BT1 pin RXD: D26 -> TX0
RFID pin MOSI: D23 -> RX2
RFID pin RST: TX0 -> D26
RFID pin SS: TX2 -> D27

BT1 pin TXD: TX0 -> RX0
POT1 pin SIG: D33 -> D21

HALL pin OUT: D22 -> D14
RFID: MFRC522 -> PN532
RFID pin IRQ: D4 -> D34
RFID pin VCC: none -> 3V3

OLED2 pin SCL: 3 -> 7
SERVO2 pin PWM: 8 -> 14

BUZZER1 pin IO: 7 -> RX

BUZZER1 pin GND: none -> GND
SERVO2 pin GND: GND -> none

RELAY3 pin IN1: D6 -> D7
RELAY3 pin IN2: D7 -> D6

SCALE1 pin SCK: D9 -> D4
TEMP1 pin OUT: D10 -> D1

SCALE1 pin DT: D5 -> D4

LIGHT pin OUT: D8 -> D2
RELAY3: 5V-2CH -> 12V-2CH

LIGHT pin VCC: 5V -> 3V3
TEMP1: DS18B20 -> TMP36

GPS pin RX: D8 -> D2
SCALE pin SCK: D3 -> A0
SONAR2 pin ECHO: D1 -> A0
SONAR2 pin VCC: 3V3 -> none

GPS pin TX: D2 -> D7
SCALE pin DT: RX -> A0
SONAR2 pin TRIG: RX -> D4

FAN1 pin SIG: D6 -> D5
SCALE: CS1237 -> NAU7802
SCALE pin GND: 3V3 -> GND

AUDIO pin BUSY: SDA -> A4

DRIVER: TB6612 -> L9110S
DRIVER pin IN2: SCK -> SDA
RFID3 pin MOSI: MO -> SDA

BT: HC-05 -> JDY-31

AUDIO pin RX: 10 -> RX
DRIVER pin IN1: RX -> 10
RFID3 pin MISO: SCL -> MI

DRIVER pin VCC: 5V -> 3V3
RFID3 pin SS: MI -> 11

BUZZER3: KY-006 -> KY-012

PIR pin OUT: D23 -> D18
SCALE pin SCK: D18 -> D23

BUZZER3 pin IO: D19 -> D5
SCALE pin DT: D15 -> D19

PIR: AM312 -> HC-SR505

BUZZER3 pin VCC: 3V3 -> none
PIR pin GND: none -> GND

The problem:
In the data above, start at the line that has "SERVO2 pin GND: GND -> none", stop after the line that has "DRIVER pin IN1: RX -> 10", and print every line in between exactly as it stands.

Written response:
SERVO2 pin GND: GND -> none

RELAY3 pin IN1: D6 -> D7
RELAY3 pin IN2: D7 -> D6

SCALE1 pin SCK: D9 -> D4
TEMP1 pin OUT: D10 -> D1

SCALE1 pin DT: D5 -> D4

LIGHT pin OUT: D8 -> D2
RELAY3: 5V-2CH -> 12V-2CH

LIGHT pin VCC: 5V -> 3V3
TEMP1: DS18B20 -> TMP36

GPS pin RX: D8 -> D2
SCALE pin SCK: D3 -> A0
SONAR2 pin ECHO: D1 -> A0
SONAR2 pin VCC: 3V3 -> none

GPS pin TX: D2 -> D7
SCALE pin DT: RX -> A0
SONAR2 pin TRIG: RX -> D4

FAN1 pin SIG: D6 -> D5
SCALE: CS1237 -> NAU7802
SCALE pin GND: 3V3 -> GND

AUDIO pin BUSY: SDA -> A4

DRIVER: TB6612 -> L9110S
DRIVER pin IN2: SCK -> SDA
RFID3 pin MOSI: MO -> SDA

BT: HC-05 -> JDY-31

AUDIO pin RX: 10 -> RX
DRIVER pin IN1: RX -> 10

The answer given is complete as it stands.